— PROBLEM TO SOLVE —
The output should match, line for line, the records from the line containing "cyan 1x2 brick [645,231,684,311]" through the line containing "orange 1x1 brick [451,436,576,599]", with every picture left out.

— RECORD EXCERPTS —
=======
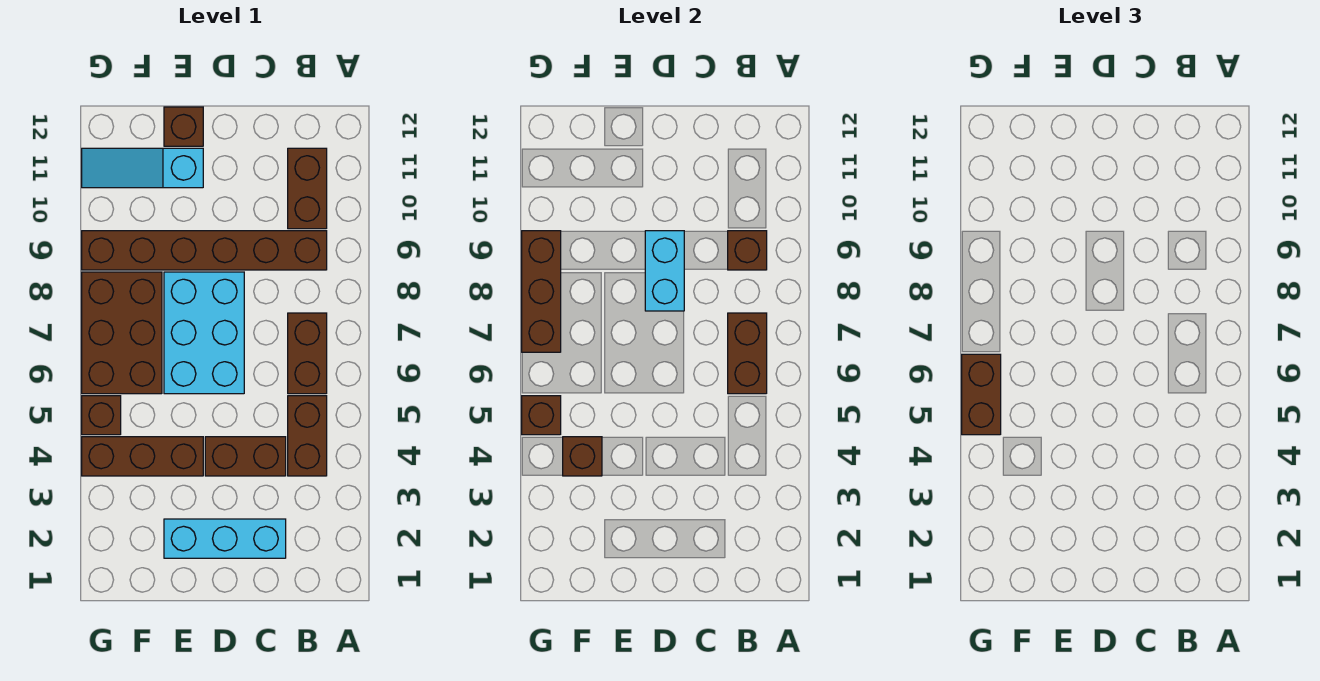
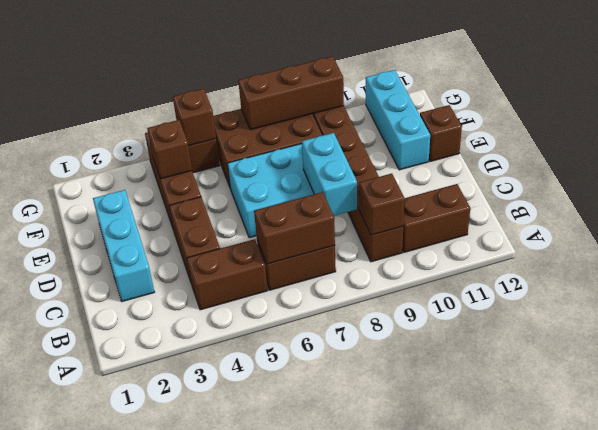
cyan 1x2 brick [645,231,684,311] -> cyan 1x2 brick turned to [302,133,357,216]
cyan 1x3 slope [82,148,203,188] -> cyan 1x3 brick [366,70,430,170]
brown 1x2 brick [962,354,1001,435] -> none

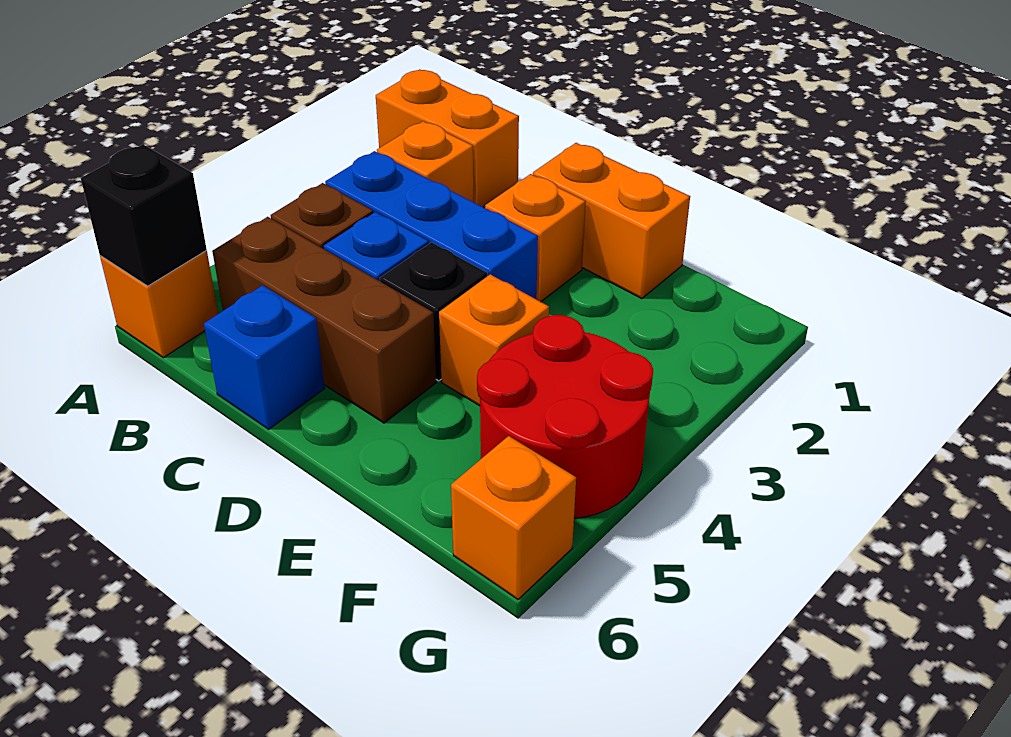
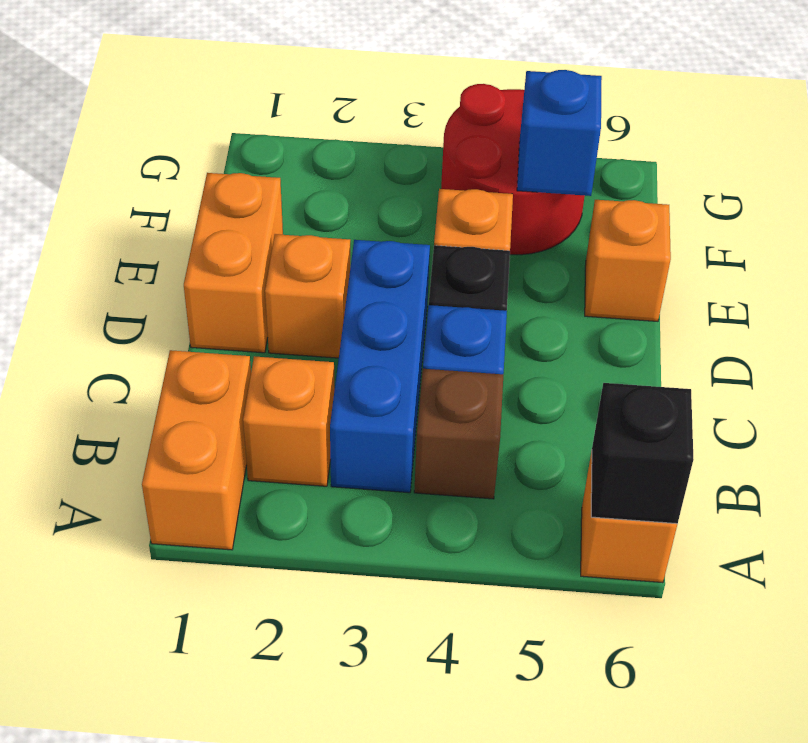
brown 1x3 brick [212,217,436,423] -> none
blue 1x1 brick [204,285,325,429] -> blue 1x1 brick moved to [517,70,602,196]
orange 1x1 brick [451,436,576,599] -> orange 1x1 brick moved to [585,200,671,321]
=======
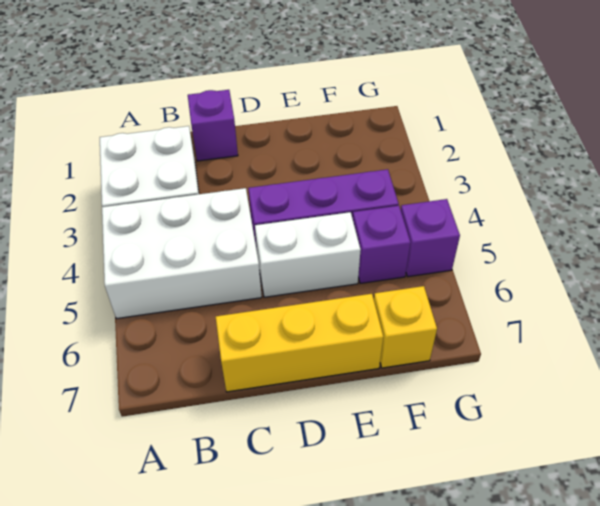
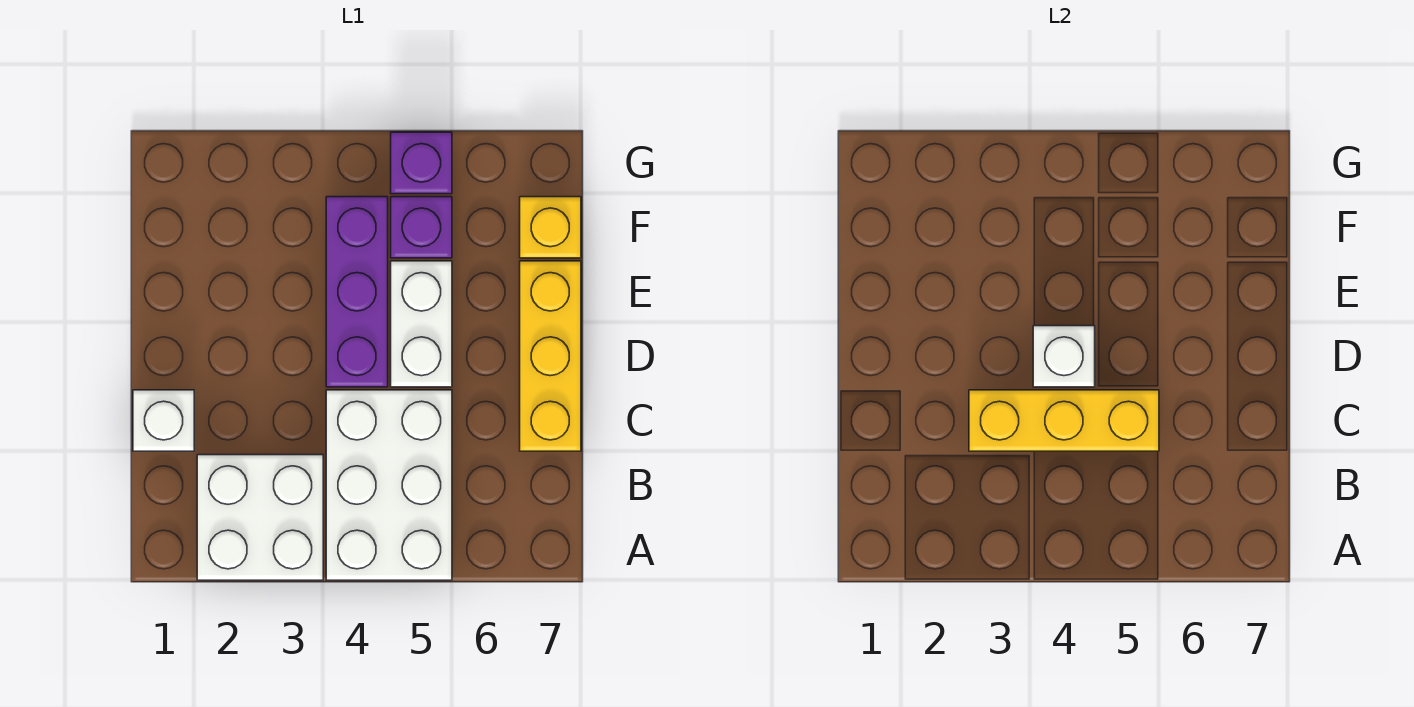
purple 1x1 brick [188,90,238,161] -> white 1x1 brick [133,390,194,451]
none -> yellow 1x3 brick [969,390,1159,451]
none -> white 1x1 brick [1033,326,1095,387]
=======
— REPLY —
cyan 1x2 brick [645,231,684,311] -> cyan 1x2 brick turned to [302,133,357,216]
cyan 1x3 slope [82,148,203,188] -> cyan 1x3 brick [366,70,430,170]
brown 1x2 brick [962,354,1001,435] -> none

brown 1x3 brick [212,217,436,423] -> none
blue 1x1 brick [204,285,325,429] -> blue 1x1 brick moved to [517,70,602,196]
orange 1x1 brick [451,436,576,599] -> orange 1x1 brick moved to [585,200,671,321]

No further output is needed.